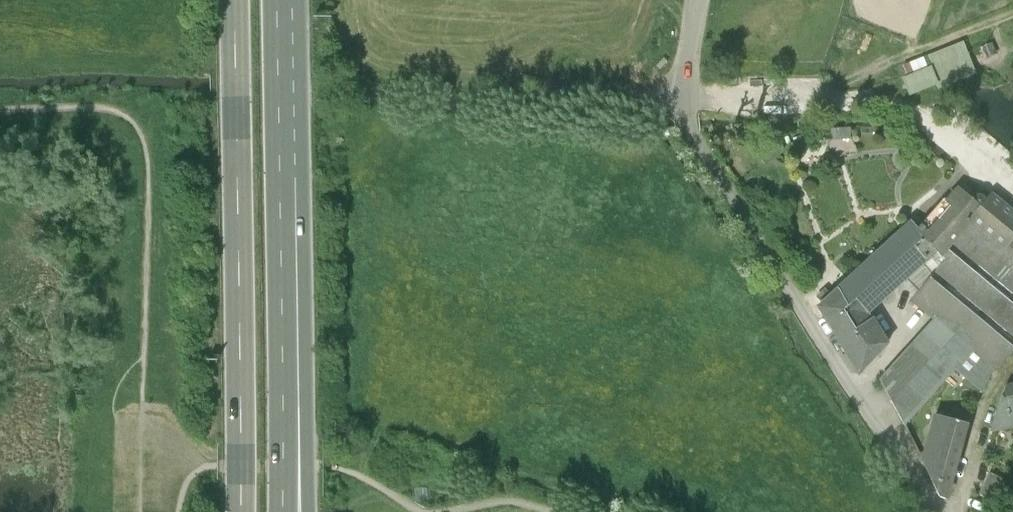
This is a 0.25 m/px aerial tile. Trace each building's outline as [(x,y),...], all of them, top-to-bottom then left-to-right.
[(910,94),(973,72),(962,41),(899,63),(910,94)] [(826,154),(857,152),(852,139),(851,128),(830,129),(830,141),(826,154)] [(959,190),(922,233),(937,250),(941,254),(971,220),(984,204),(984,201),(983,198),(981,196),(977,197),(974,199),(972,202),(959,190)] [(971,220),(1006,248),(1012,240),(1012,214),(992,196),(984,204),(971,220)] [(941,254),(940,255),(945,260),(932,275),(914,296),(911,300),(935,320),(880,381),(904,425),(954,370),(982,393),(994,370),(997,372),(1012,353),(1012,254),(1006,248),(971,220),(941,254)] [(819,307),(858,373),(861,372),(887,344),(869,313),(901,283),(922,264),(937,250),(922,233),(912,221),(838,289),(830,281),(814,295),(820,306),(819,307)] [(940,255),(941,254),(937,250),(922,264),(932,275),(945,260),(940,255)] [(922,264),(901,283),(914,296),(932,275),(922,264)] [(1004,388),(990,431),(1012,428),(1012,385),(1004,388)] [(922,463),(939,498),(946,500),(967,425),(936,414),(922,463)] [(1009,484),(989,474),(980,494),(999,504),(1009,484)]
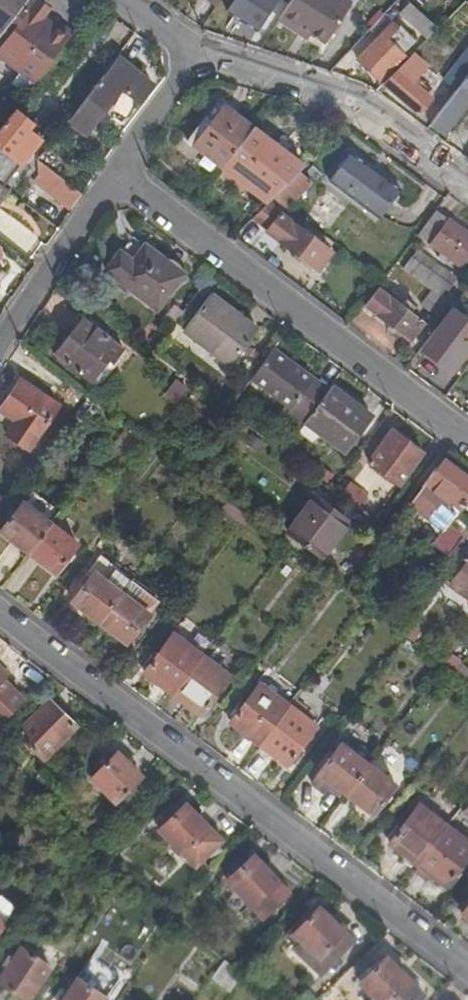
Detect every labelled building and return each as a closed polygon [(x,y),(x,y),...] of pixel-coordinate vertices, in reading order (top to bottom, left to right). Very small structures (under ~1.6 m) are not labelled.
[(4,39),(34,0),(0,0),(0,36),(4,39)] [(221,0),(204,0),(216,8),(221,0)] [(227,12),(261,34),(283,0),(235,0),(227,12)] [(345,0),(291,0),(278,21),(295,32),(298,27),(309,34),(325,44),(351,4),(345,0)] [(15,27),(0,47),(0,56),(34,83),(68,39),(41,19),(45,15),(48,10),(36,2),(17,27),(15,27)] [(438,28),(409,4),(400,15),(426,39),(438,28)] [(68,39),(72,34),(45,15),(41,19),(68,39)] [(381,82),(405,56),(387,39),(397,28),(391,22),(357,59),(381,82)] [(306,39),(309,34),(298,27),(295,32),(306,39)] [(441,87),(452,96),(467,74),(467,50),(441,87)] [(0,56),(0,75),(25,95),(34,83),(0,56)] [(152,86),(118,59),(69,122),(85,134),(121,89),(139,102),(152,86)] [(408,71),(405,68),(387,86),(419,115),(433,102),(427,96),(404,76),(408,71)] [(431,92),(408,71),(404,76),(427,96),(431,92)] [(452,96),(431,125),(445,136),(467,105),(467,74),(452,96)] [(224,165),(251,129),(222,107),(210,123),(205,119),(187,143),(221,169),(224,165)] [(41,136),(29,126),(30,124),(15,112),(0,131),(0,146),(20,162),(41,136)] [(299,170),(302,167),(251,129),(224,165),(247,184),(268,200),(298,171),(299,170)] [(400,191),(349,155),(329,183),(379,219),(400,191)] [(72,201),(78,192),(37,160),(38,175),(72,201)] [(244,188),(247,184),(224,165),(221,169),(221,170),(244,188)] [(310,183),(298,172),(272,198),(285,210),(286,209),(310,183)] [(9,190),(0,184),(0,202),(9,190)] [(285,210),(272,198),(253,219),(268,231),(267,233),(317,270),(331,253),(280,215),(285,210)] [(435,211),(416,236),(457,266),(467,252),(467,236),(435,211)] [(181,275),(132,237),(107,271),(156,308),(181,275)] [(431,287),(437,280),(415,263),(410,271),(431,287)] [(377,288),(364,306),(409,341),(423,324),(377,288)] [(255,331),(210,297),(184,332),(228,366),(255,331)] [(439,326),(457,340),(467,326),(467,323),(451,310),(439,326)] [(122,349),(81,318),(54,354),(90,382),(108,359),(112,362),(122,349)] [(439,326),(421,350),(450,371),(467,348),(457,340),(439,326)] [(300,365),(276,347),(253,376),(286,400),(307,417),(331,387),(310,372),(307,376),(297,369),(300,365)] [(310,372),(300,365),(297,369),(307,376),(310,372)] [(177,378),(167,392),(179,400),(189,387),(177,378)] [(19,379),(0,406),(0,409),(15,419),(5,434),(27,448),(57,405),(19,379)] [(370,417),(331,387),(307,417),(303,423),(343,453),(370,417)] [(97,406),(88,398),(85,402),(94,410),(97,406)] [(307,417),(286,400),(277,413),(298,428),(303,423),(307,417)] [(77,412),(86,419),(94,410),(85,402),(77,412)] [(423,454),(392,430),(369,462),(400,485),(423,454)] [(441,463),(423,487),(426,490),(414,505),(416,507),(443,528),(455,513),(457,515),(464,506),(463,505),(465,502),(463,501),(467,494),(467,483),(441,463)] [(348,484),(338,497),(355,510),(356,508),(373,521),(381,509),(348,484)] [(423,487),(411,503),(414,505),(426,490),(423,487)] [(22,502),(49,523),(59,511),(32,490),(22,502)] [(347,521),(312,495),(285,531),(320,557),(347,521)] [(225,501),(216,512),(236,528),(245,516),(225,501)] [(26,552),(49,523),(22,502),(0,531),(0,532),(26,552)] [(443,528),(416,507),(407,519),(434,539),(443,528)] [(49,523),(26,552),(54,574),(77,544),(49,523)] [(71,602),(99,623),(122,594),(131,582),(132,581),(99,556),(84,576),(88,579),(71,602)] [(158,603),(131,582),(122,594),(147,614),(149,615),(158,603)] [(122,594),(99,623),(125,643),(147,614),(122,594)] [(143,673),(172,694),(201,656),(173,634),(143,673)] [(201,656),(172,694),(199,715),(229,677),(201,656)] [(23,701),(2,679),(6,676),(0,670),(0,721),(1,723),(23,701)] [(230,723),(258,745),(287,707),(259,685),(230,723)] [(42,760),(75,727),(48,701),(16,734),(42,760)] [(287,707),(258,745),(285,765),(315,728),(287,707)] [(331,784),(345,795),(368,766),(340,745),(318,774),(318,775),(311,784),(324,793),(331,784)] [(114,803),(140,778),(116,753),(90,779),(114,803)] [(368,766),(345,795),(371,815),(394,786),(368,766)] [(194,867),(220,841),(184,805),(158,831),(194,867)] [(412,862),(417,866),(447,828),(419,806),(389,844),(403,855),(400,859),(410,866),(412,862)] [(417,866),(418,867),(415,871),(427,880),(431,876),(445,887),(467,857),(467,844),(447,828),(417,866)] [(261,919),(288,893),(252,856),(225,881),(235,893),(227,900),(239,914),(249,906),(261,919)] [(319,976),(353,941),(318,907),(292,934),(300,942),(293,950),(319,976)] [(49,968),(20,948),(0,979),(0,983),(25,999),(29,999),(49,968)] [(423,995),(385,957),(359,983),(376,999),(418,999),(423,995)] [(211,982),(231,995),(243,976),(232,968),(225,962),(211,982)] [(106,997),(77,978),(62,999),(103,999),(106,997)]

• Problem description: Provide the number of lines in the listing where the string "right" is found, and nothing besides.

• Your response: 2